- Opening Delimiter -
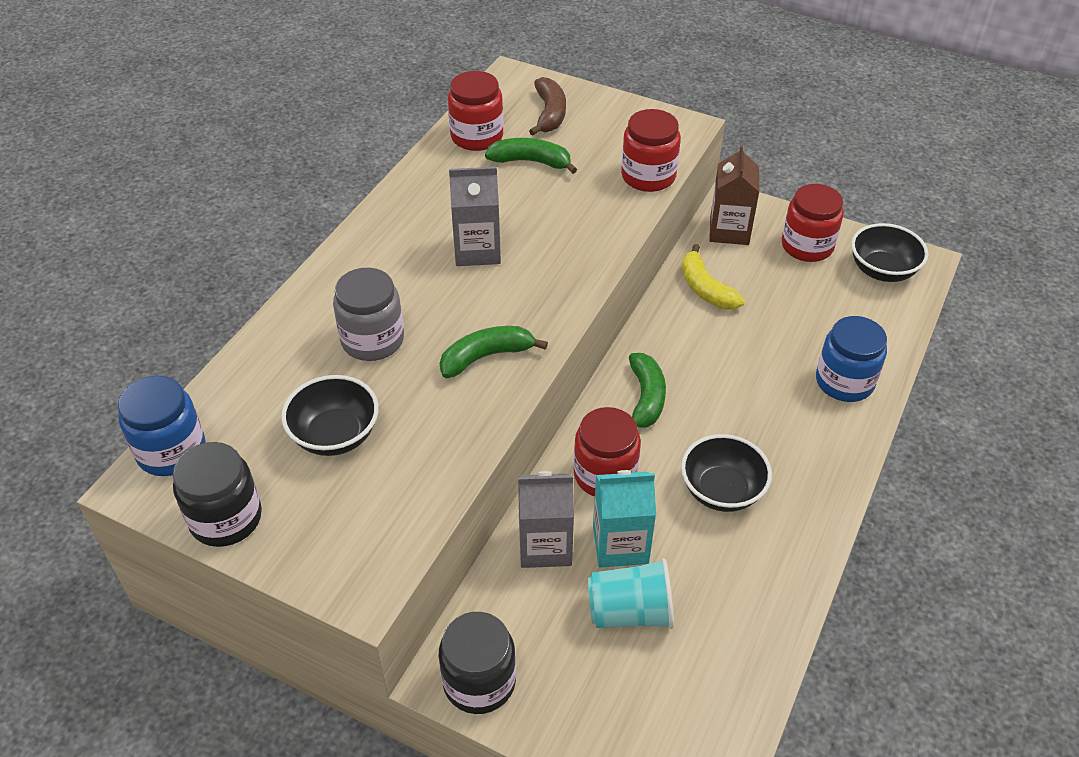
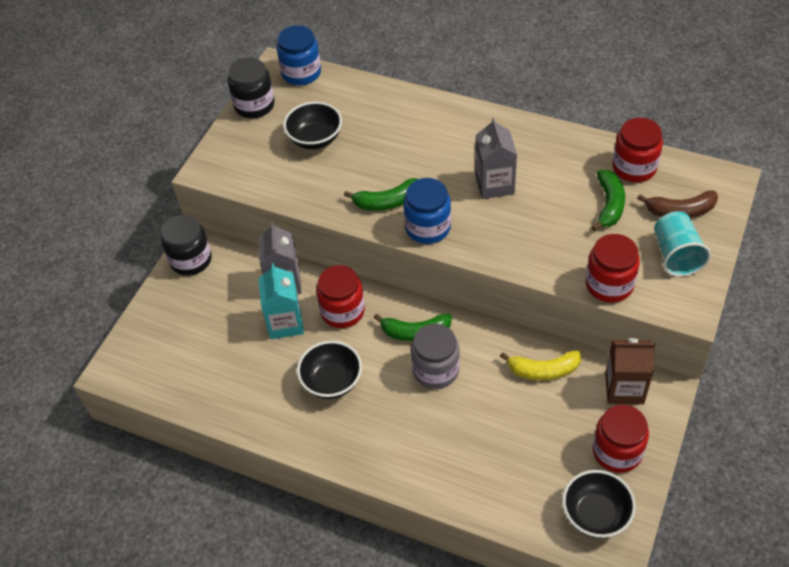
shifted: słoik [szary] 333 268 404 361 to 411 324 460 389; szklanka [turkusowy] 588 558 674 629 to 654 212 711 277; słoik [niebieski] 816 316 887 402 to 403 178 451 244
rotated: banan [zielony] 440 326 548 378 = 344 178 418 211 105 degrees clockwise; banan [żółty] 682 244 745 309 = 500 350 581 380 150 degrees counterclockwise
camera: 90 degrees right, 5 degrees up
- Closing Delimiter -
WHAT TO DO
Please tally how many lines in the listing above contain the word "degrees", and answer with the figure alone.

ANSWER SPACE
2